*PROBLEM TO WORK ON*:
Output exactly the lines from the one holding "purple clock: 7 -> 5" through the final line of the entries.

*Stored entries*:

-- Opening Marker --

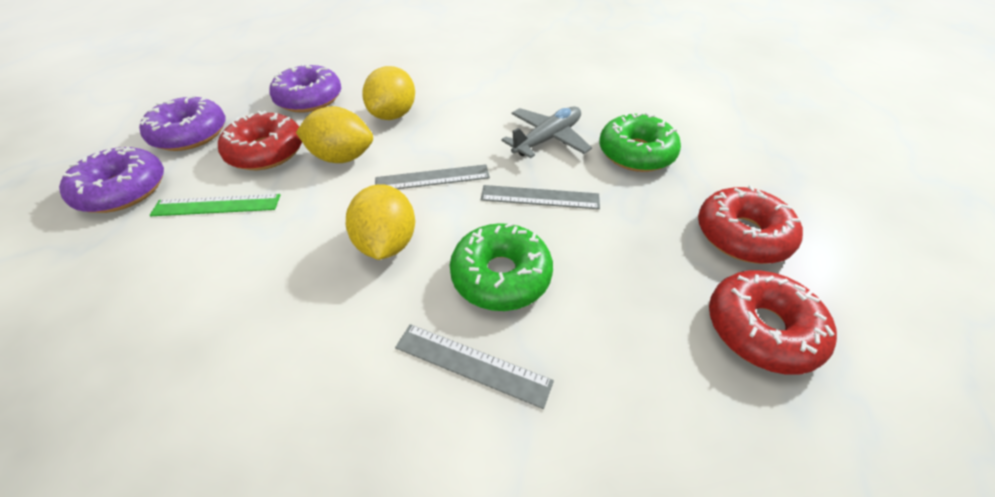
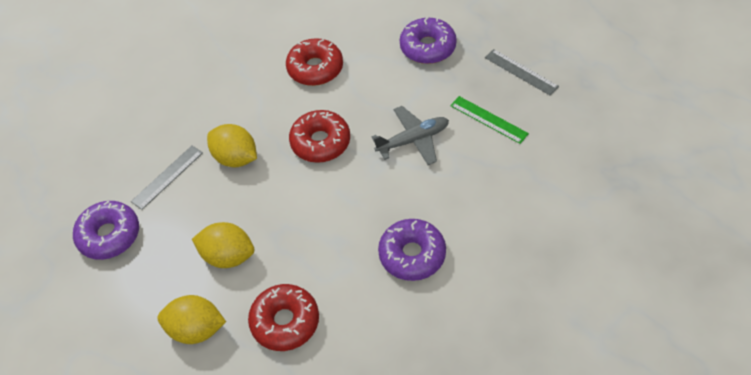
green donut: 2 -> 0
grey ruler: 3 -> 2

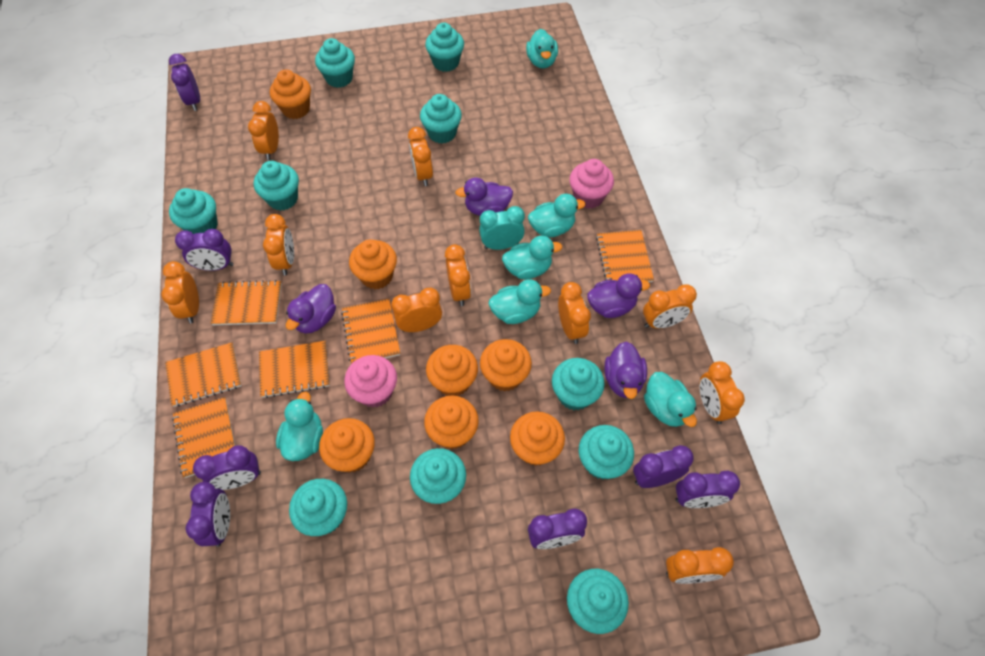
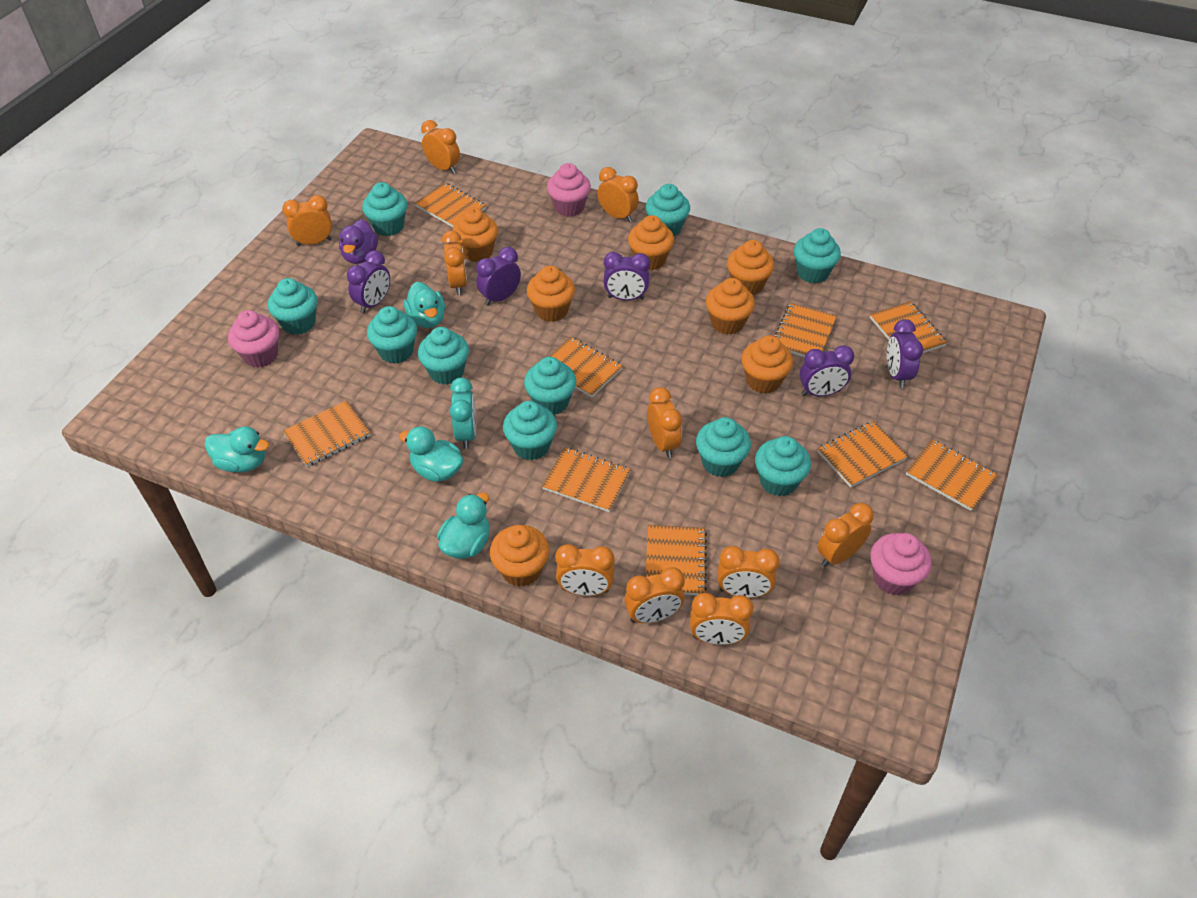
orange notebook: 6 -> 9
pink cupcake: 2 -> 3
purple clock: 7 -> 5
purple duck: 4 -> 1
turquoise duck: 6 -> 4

-- Closing Marker --

*RESULT OF THE TASK*:
purple clock: 7 -> 5
purple duck: 4 -> 1
turquoise duck: 6 -> 4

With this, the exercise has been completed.